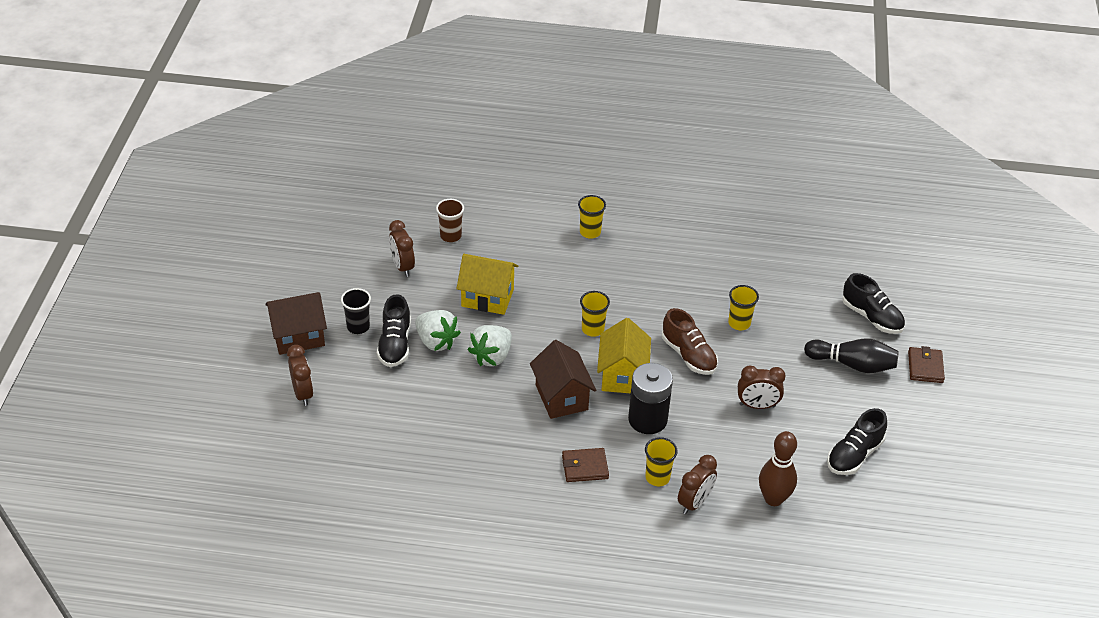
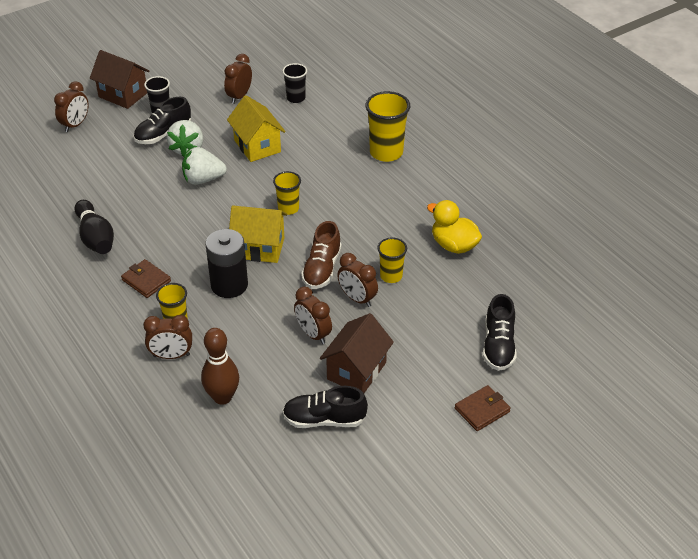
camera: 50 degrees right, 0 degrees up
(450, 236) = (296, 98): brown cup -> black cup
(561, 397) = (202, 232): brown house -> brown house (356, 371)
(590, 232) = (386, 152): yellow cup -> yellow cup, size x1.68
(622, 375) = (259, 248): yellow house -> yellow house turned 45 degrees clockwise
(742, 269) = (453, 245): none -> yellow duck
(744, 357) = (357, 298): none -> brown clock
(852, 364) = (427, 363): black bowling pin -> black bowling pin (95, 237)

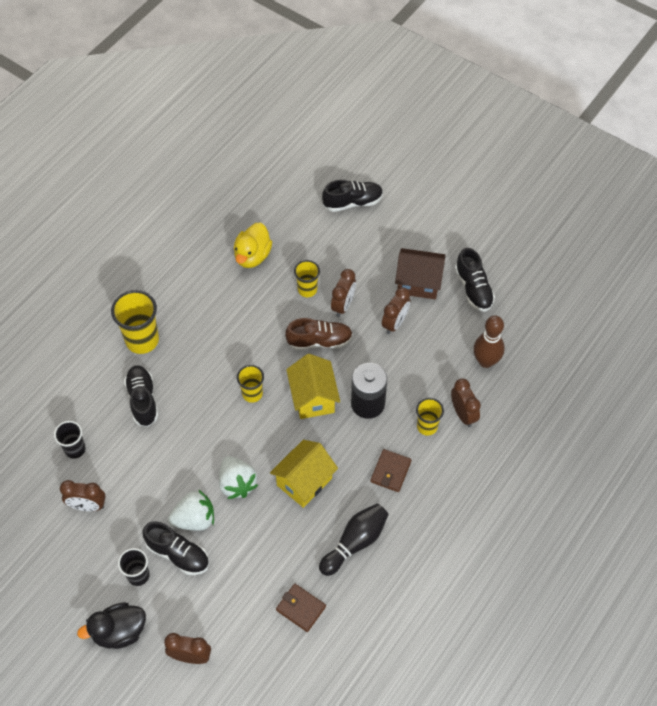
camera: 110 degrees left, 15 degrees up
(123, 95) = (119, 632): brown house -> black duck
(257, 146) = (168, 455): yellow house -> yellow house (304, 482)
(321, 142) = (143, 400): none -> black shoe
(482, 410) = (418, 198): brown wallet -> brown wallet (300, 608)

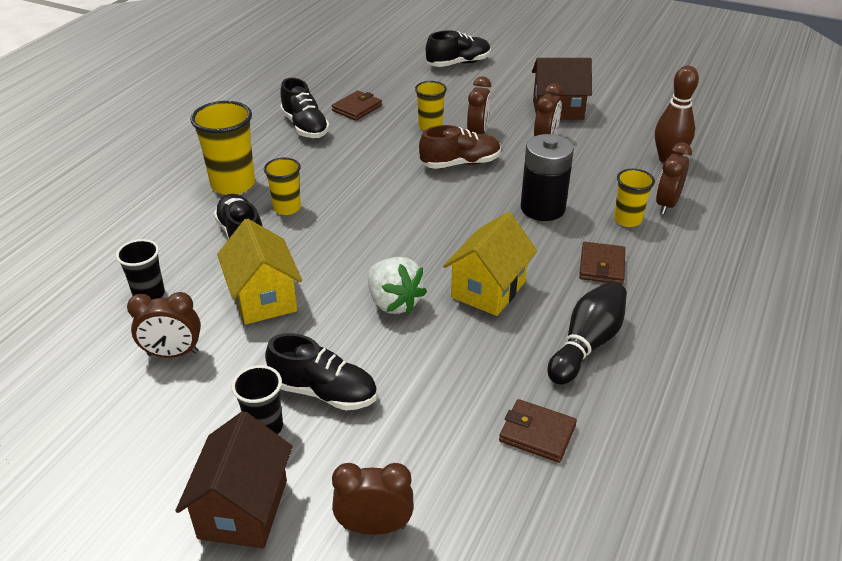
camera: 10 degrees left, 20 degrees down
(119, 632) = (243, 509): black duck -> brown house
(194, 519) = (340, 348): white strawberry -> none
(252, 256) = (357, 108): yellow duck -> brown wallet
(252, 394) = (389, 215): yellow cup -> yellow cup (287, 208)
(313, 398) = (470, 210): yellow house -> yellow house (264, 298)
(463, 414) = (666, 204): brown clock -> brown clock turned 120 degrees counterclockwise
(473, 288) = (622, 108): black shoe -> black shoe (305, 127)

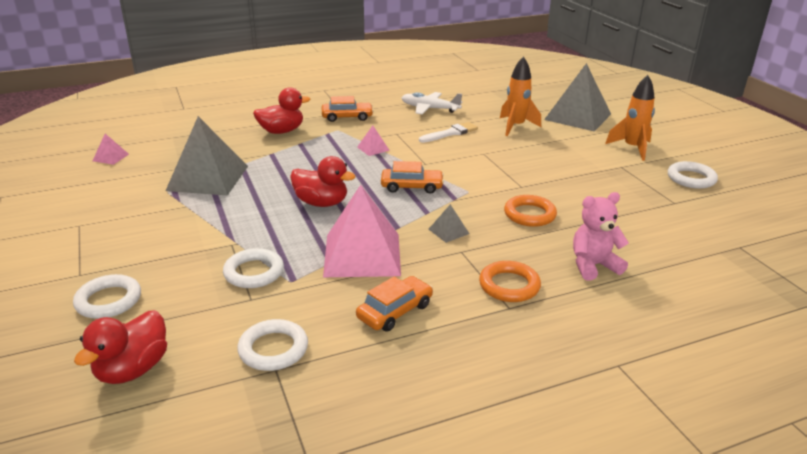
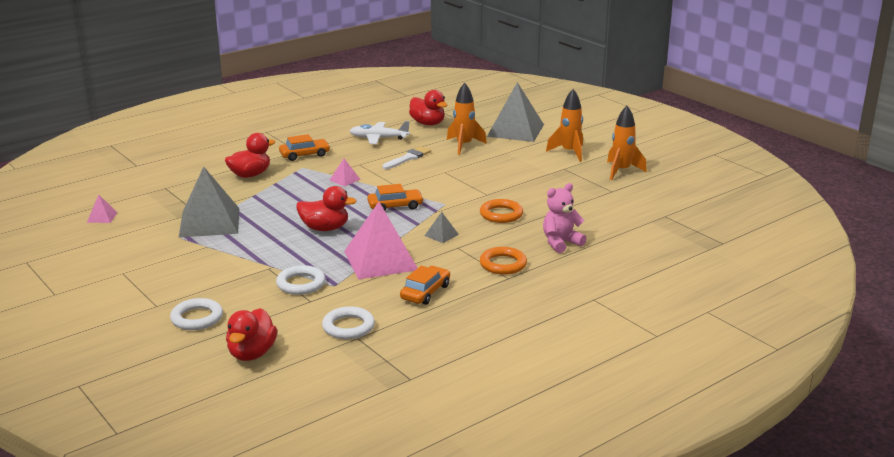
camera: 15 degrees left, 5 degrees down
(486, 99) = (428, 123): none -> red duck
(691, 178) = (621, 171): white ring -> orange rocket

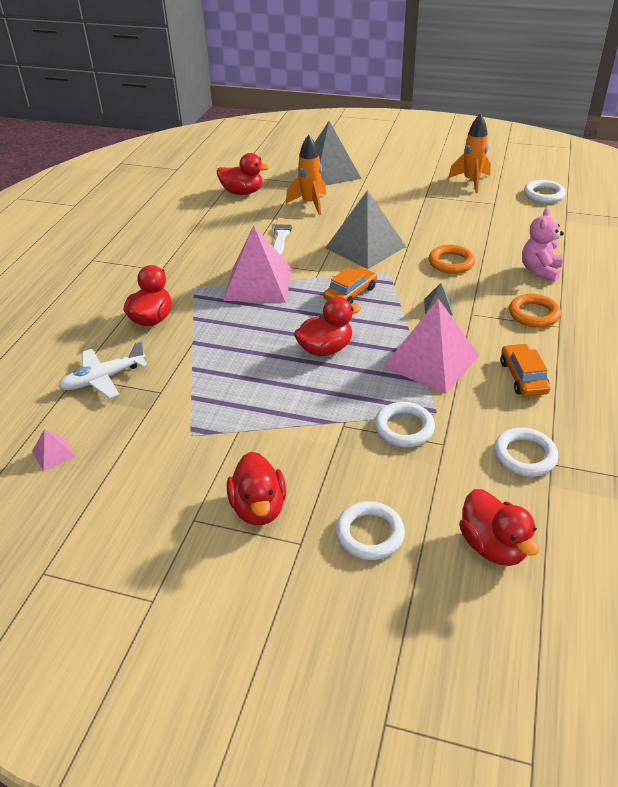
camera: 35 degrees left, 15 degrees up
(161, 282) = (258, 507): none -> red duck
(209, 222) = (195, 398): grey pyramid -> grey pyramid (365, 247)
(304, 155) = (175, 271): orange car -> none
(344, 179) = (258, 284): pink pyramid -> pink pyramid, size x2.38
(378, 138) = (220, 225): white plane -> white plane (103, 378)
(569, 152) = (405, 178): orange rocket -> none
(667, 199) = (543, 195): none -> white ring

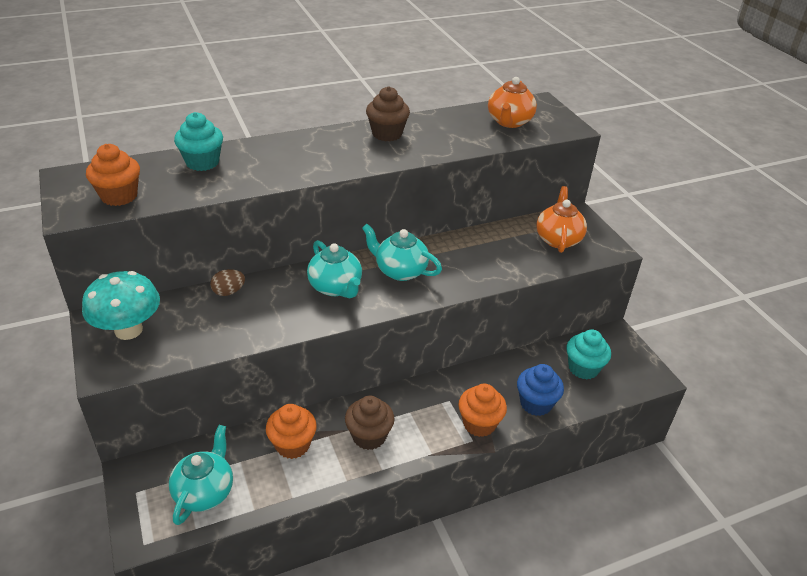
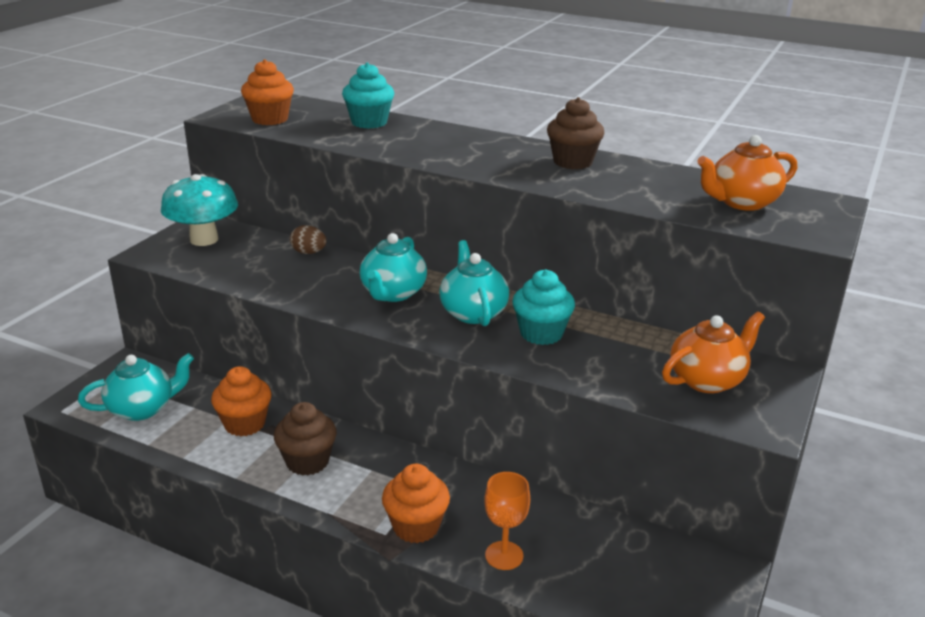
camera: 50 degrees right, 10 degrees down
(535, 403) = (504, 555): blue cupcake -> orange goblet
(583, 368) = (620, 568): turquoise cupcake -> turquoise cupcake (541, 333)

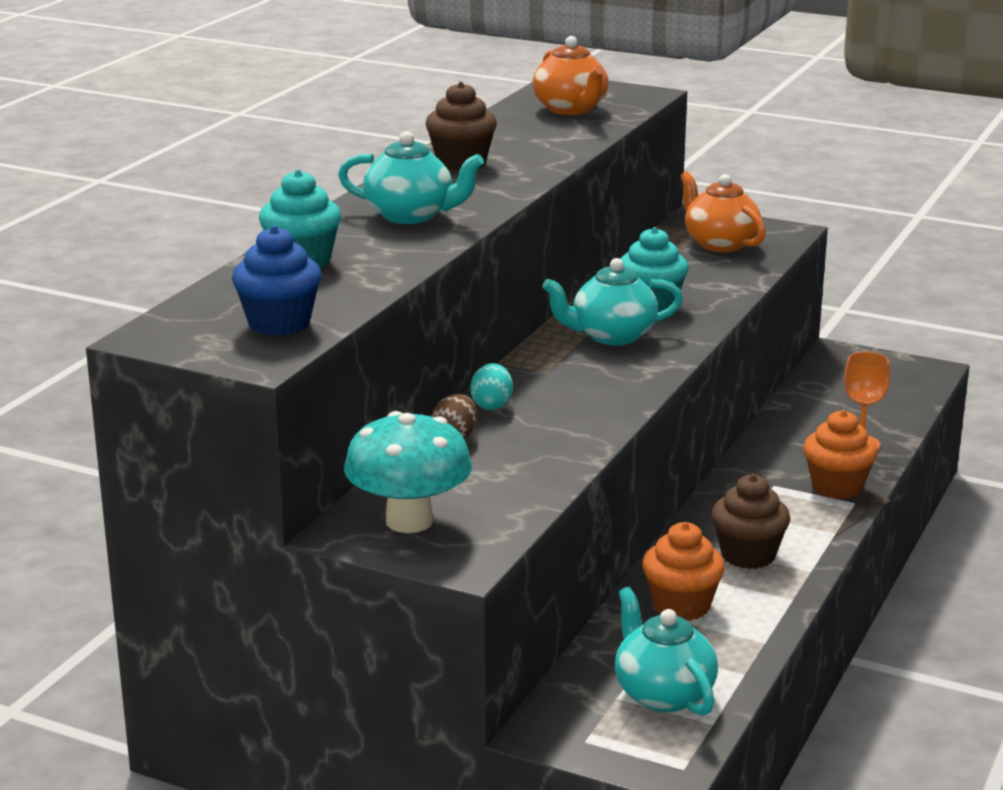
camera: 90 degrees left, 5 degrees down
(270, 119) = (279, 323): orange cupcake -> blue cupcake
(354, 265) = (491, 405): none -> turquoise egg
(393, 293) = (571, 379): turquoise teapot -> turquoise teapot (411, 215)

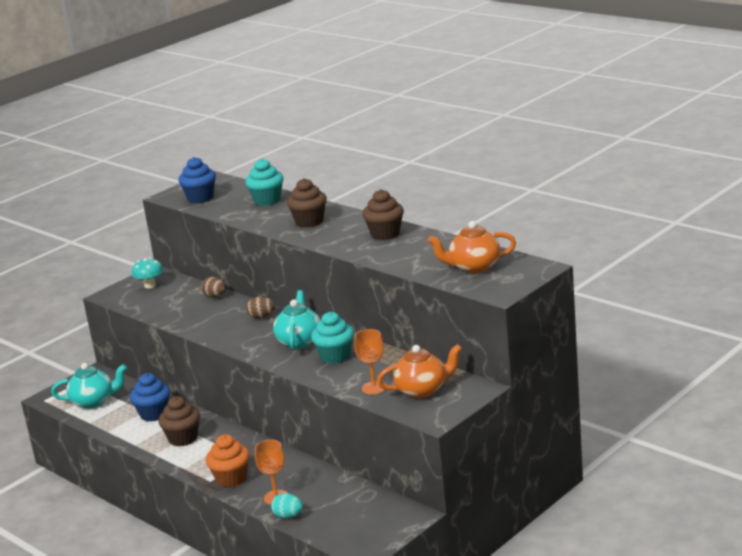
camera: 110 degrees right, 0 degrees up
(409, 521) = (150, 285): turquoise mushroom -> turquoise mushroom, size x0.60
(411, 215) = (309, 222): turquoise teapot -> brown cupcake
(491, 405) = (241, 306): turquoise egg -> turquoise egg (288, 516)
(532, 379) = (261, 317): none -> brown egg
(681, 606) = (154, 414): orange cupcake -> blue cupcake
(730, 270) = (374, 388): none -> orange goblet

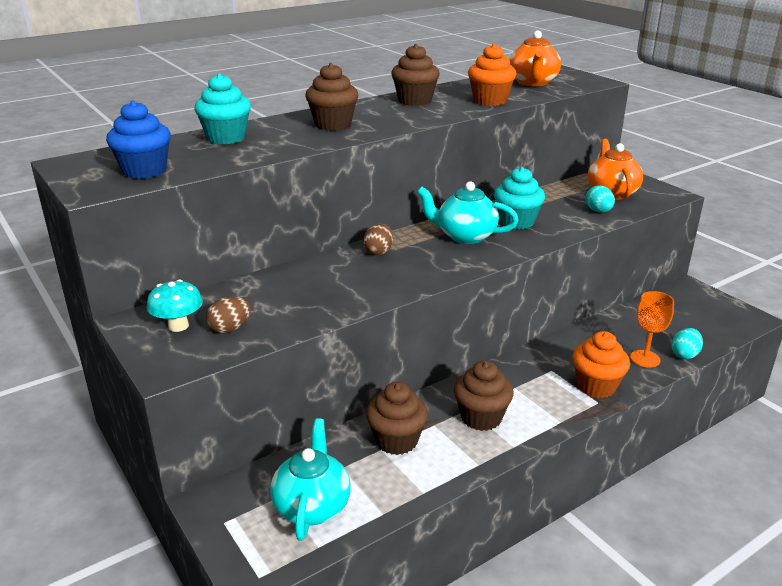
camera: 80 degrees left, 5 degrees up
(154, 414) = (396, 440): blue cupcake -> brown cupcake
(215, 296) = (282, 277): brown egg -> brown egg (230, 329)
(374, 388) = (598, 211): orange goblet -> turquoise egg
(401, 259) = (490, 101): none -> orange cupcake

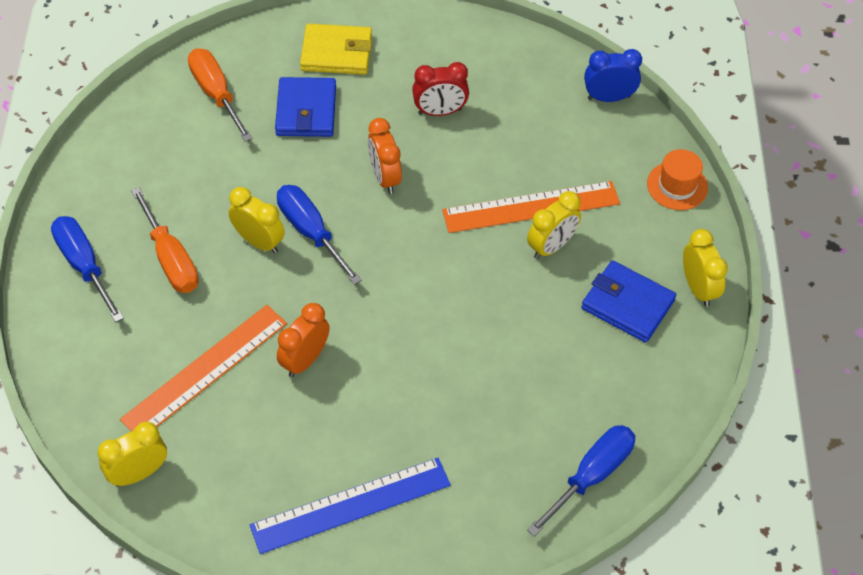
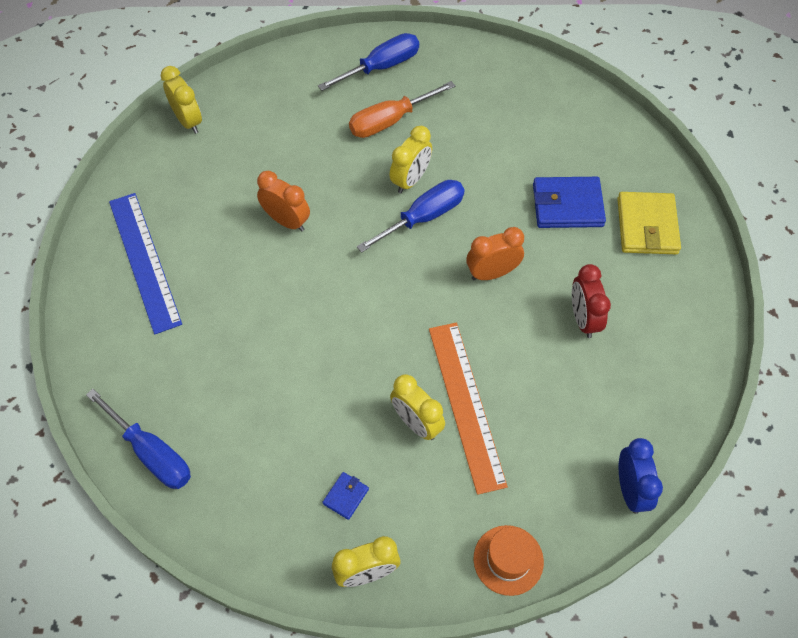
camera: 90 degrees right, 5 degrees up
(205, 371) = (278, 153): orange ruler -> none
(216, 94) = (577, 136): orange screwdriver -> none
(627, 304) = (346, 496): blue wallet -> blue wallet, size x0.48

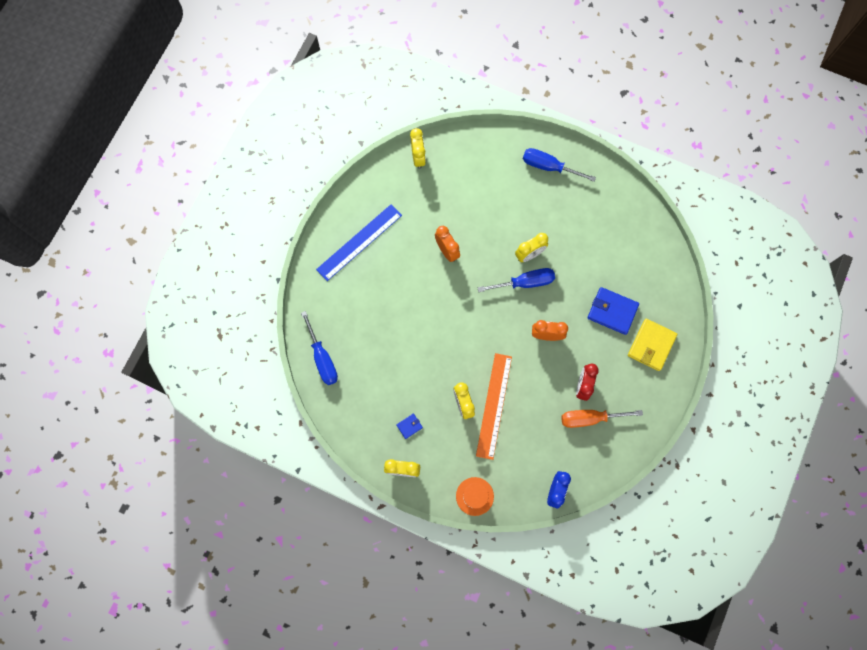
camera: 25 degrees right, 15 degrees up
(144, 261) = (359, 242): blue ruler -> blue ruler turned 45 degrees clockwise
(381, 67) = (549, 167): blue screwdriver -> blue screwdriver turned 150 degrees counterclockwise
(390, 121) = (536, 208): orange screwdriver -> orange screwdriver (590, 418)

----

TASK STATEMENT: After locating "(681, 606) = (154, 414): orange" and "camera: 25 degrees right, 15 degrees up" in the records above, return exactly the line holding each one and every line between them; leave out the pictures.

COMPLETED TASK:
(681, 606) = (154, 414): orange cupcake -> blue cupcake
(730, 270) = (374, 388): none -> orange goblet

camera: 80 degrees left, 5 degrees up
(154, 414) = (396, 440): blue cupcake -> brown cupcake
(215, 296) = (282, 277): brown egg -> brown egg (230, 329)
(374, 388) = (598, 211): orange goblet -> turquoise egg
(401, 259) = (490, 101): none -> orange cupcake

camera: 90 degrees right, 5 degrees up
(205, 371) = (278, 153): orange ruler -> none
(216, 94) = (577, 136): orange screwdriver -> none
(627, 304) = (346, 496): blue wallet -> blue wallet, size x0.48

camera: 25 degrees right, 15 degrees up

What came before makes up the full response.